Questions about scenes in images:
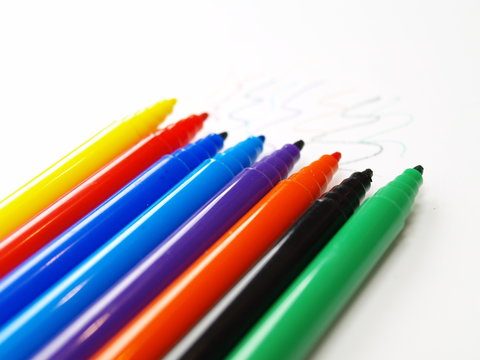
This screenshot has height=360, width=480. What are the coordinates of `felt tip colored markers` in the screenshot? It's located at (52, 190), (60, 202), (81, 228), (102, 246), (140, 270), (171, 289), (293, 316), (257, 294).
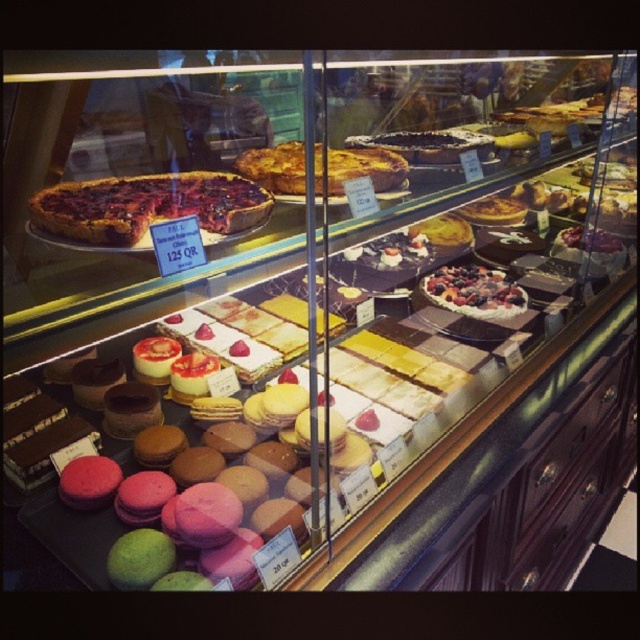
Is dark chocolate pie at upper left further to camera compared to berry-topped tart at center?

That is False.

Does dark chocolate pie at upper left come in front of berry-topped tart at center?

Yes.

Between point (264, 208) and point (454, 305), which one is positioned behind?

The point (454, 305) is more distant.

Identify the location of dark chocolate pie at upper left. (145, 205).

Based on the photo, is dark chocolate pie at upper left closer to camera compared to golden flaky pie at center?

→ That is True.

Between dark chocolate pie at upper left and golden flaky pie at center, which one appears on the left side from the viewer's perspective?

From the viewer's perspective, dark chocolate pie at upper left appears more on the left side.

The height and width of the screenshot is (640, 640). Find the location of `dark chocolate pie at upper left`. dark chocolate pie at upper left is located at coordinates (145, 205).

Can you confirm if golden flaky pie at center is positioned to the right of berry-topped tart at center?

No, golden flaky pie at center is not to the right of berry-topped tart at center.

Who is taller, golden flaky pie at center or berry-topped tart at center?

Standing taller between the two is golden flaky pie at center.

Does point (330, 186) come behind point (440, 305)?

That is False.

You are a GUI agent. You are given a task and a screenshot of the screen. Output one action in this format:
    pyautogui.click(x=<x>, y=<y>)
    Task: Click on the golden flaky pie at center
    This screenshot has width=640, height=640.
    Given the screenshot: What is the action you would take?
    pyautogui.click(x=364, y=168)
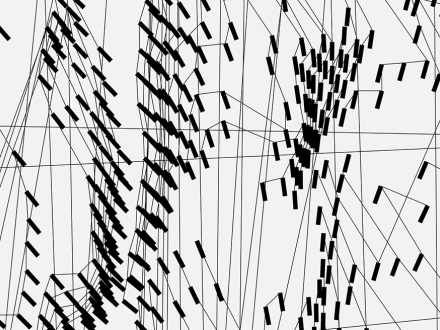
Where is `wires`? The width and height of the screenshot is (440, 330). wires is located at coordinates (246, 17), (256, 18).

**EXERCISE GOAL:**
Could you transcribe every line of the records above word for word, leaving out the pictures?

**RESPONSE FOR THIS EXERCISE:**
This screenshot has height=360, width=480. What are the coordinates of `felt tip colored markers` in the screenshot? It's located at (52, 190), (60, 202), (81, 228), (102, 246), (140, 270), (171, 289), (293, 316), (257, 294).
Is dark chocolate pie at upper left further to camera compared to berry-topped tart at center?

That is False.

Does dark chocolate pie at upper left come in front of berry-topped tart at center?

Yes.

Between point (264, 208) and point (454, 305), which one is positioned behind?

The point (454, 305) is more distant.

Identify the location of dark chocolate pie at upper left. (145, 205).

Based on the photo, is dark chocolate pie at upper left closer to camera compared to golden flaky pie at center?

→ That is True.

Between dark chocolate pie at upper left and golden flaky pie at center, which one appears on the left side from the viewer's perspective?

From the viewer's perspective, dark chocolate pie at upper left appears more on the left side.

The height and width of the screenshot is (640, 640). Find the location of `dark chocolate pie at upper left`. dark chocolate pie at upper left is located at coordinates (145, 205).

Can you confirm if golden flaky pie at center is positioned to the right of berry-topped tart at center?

No, golden flaky pie at center is not to the right of berry-topped tart at center.

Who is taller, golden flaky pie at center or berry-topped tart at center?

Standing taller between the two is golden flaky pie at center.

Does point (330, 186) come behind point (440, 305)?

That is False.

You are a GUI agent. You are given a task and a screenshot of the screen. Output one action in this format:
    pyautogui.click(x=<x>, y=<y>)
    Task: Click on the golden flaky pie at center
    This screenshot has width=640, height=640.
    Given the screenshot: What is the action you would take?
    pyautogui.click(x=364, y=168)
Where is `wires`? The width and height of the screenshot is (440, 330). wires is located at coordinates (246, 17), (256, 18).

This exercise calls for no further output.